··· ENTRIES SUPPLIED ···
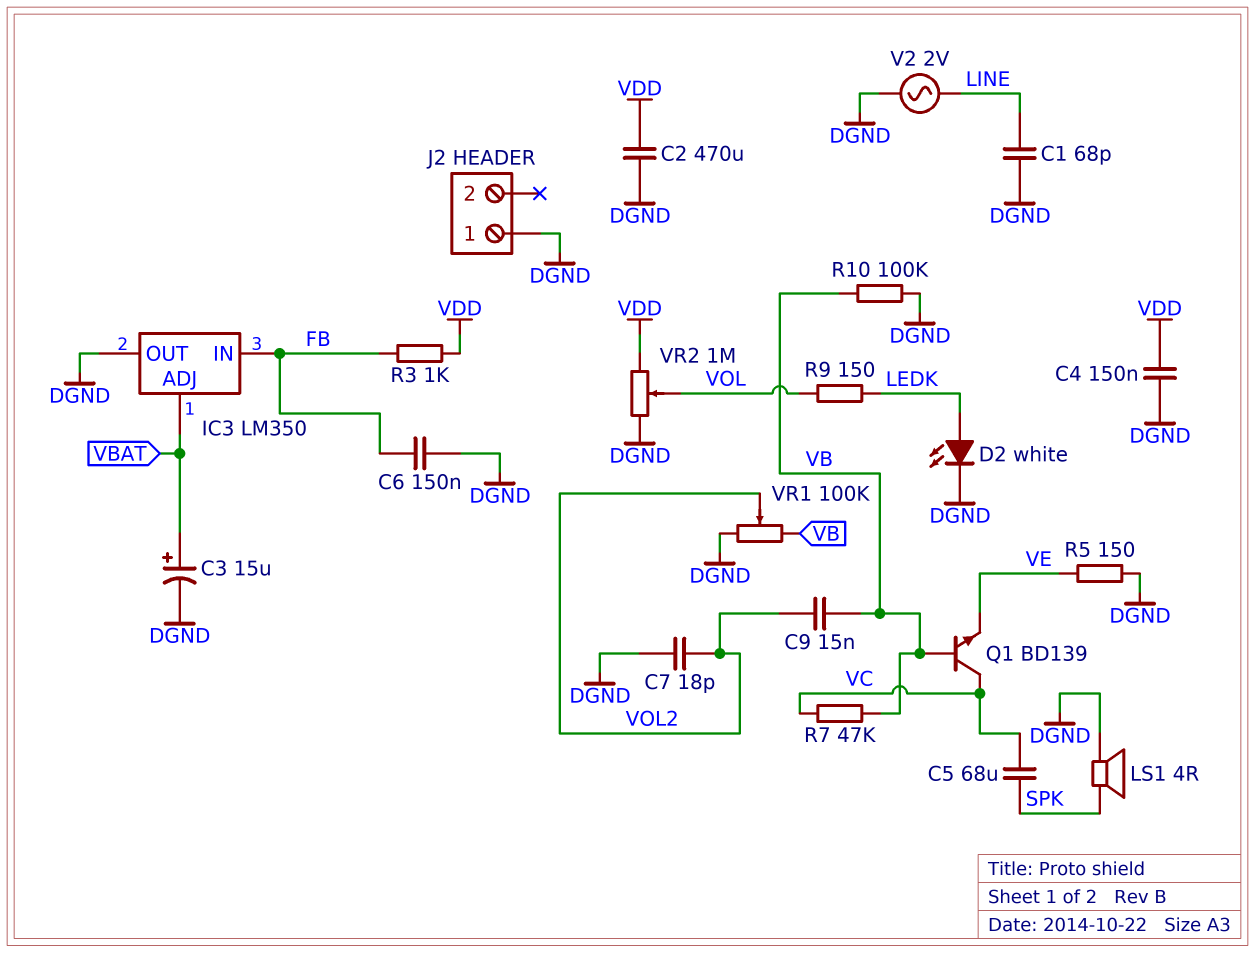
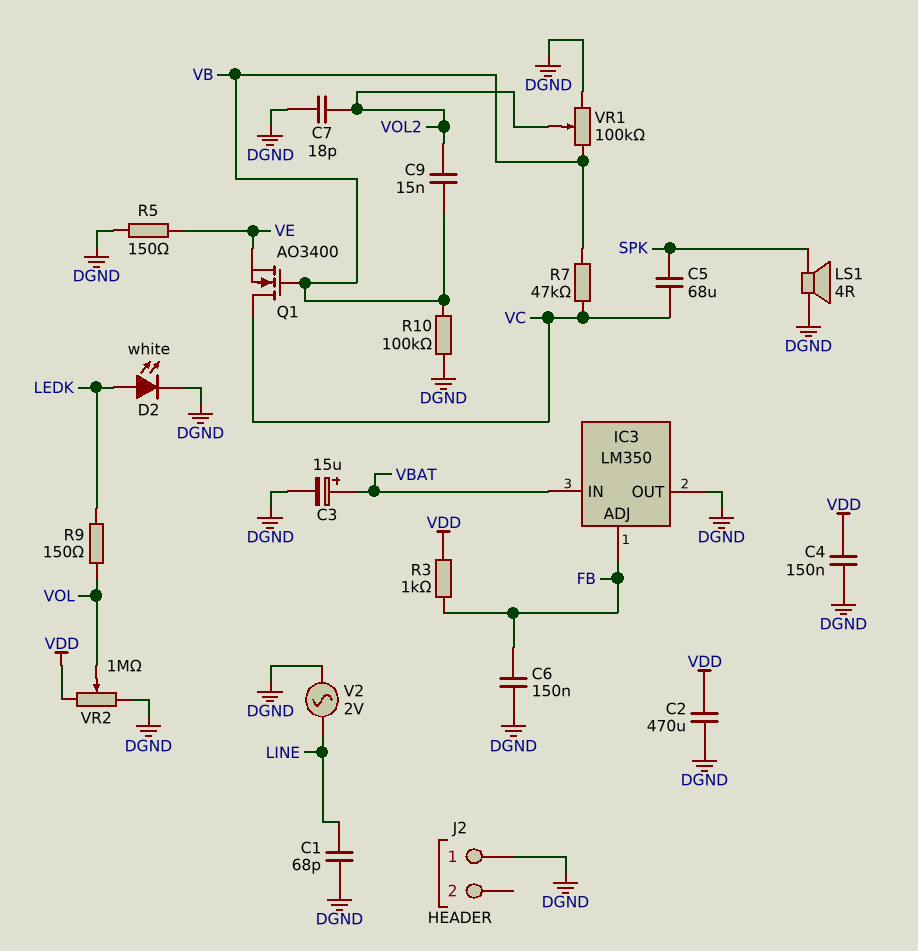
IC3 pin ADJ: VBAT -> FB
IC3 pin IN: FB -> VBAT
Q1: NPN BD139 (B VB, C VC, E VE) -> NMOS AO3400 (G VB, D VC, S VE)

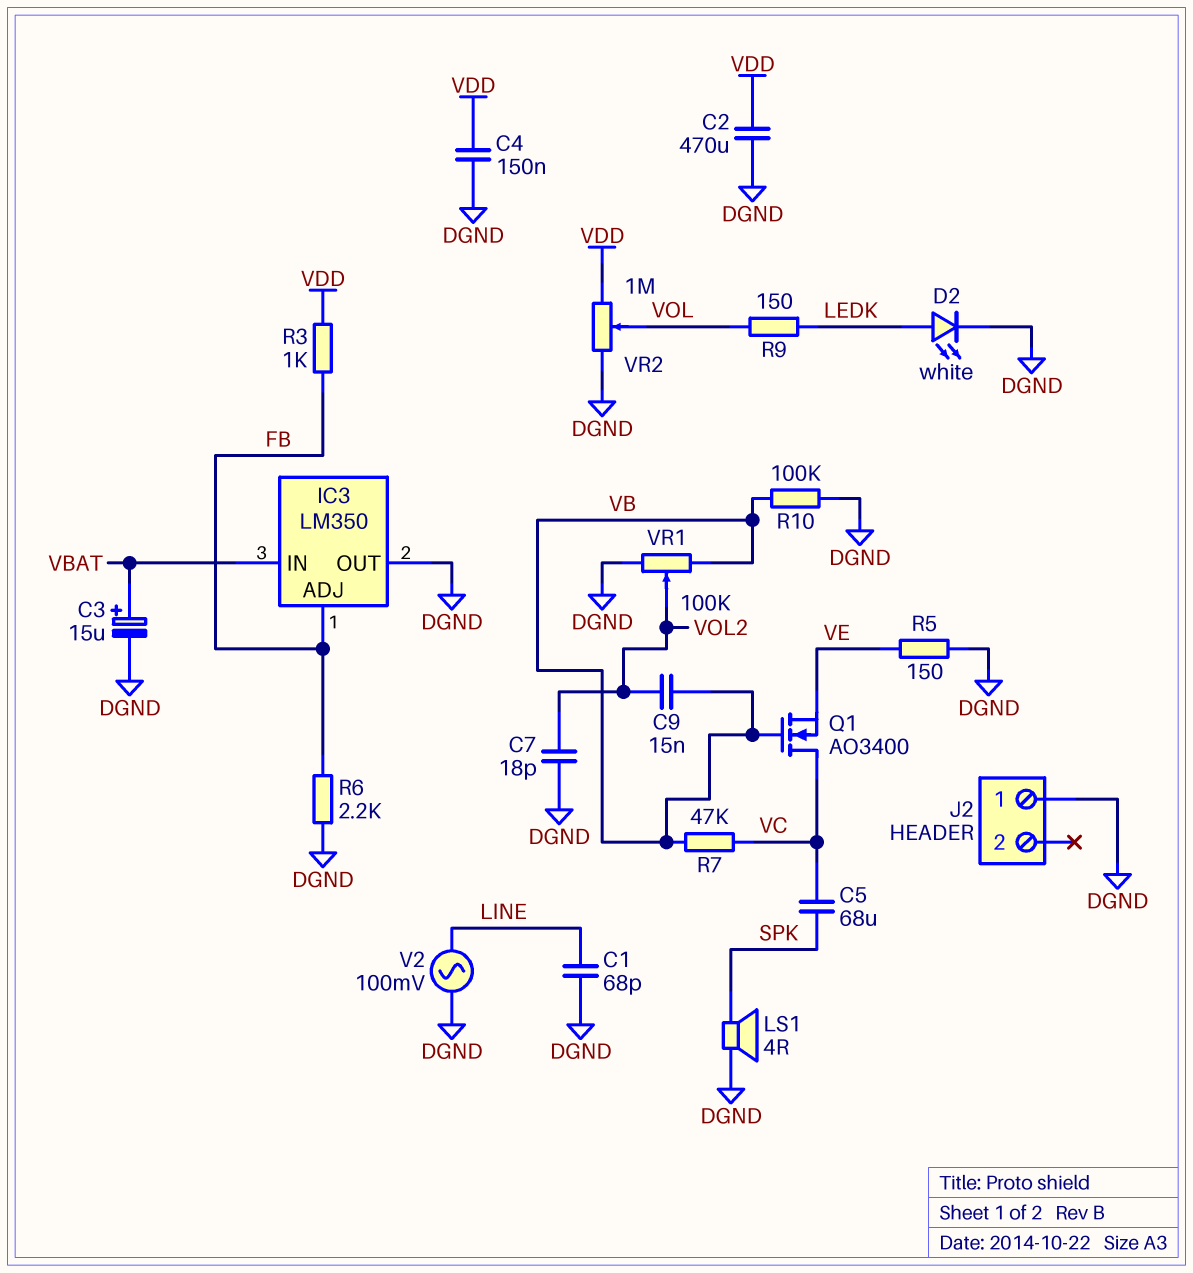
C6: 150nF (DGND, FB) -> none
R6: none -> 2.2k (DGND, FB)
V2: AC 2V (DGND, LINE) -> AC 100mV (DGND, LINE)

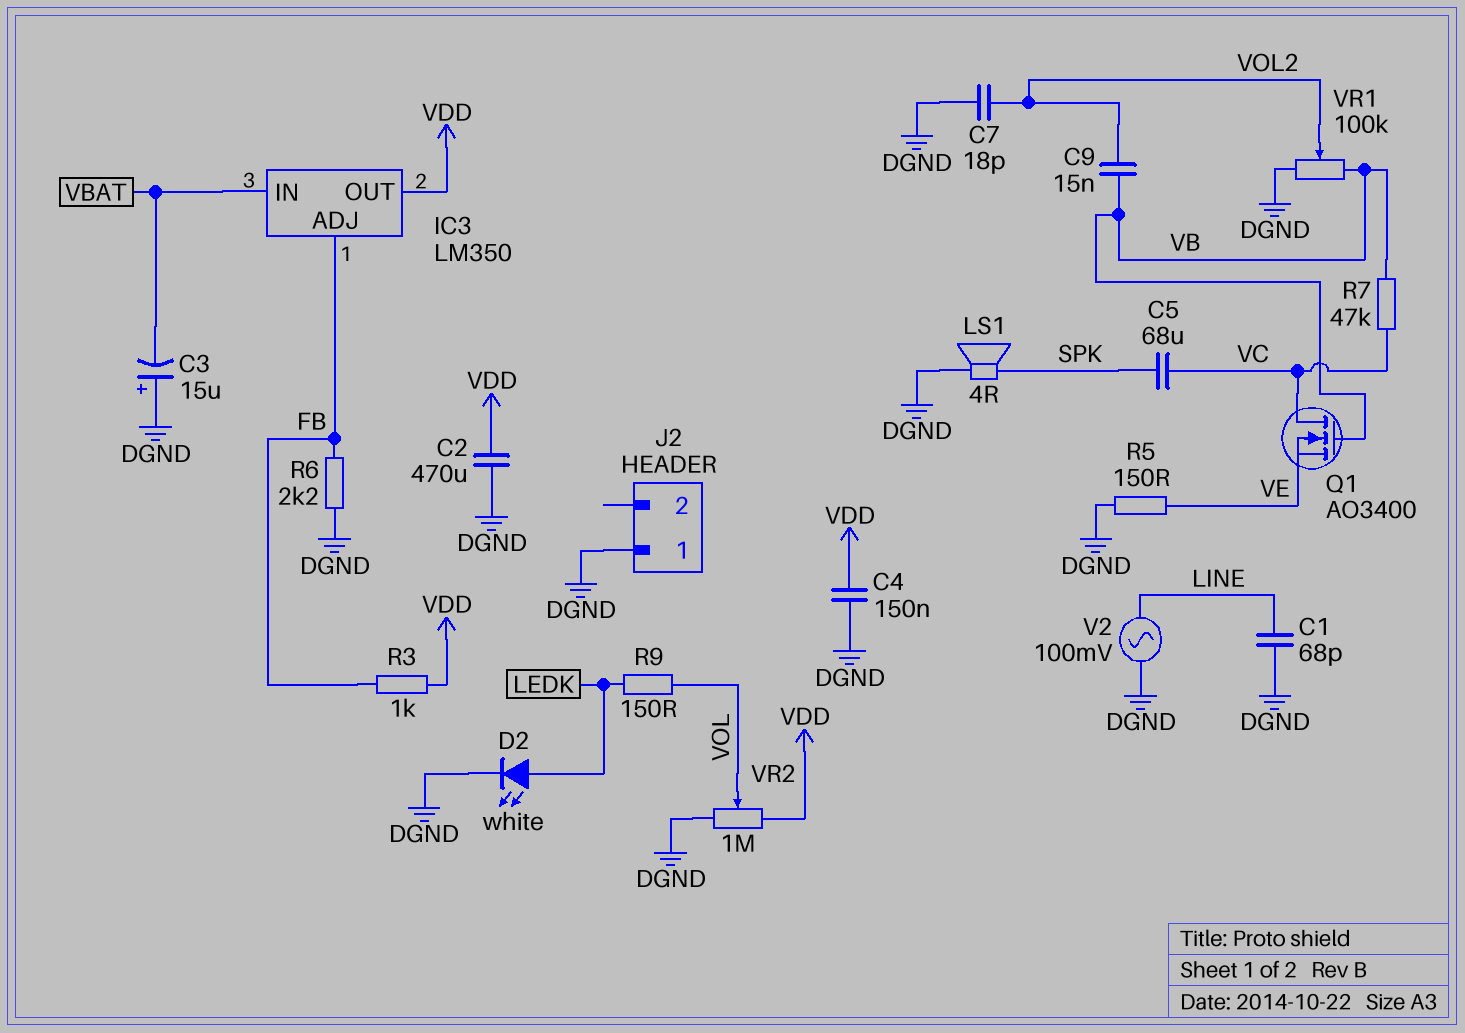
C3: 15uF (plus VBAT, minus DGND) -> 15uF (plus DGND, minus VBAT)
IC3 pin OUT: DGND -> VDD
R10: 100k (DGND, VB) -> none

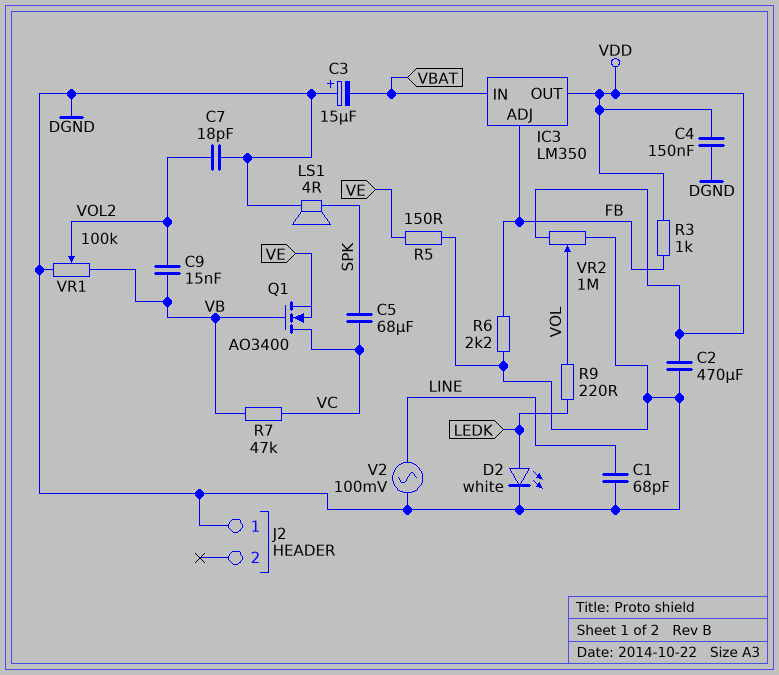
R9: 150 (LEDK, VOL) -> 220 (LEDK, VOL)

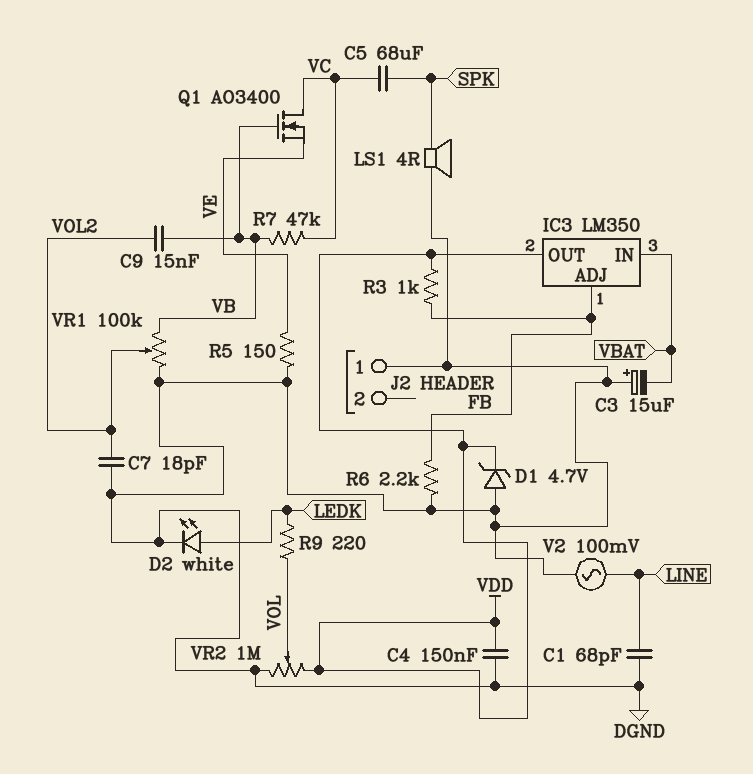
C2: 470uF (DGND, VDD) -> none
D1: none -> zener 4.7V (A DGND, K VDD)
···
The lines to show are those in the data above that include "none".

TASK SOLUTION =
C6: 150nF (DGND, FB) -> none
R6: none -> 2.2k (DGND, FB)
R10: 100k (DGND, VB) -> none
C2: 470uF (DGND, VDD) -> none
D1: none -> zener 4.7V (A DGND, K VDD)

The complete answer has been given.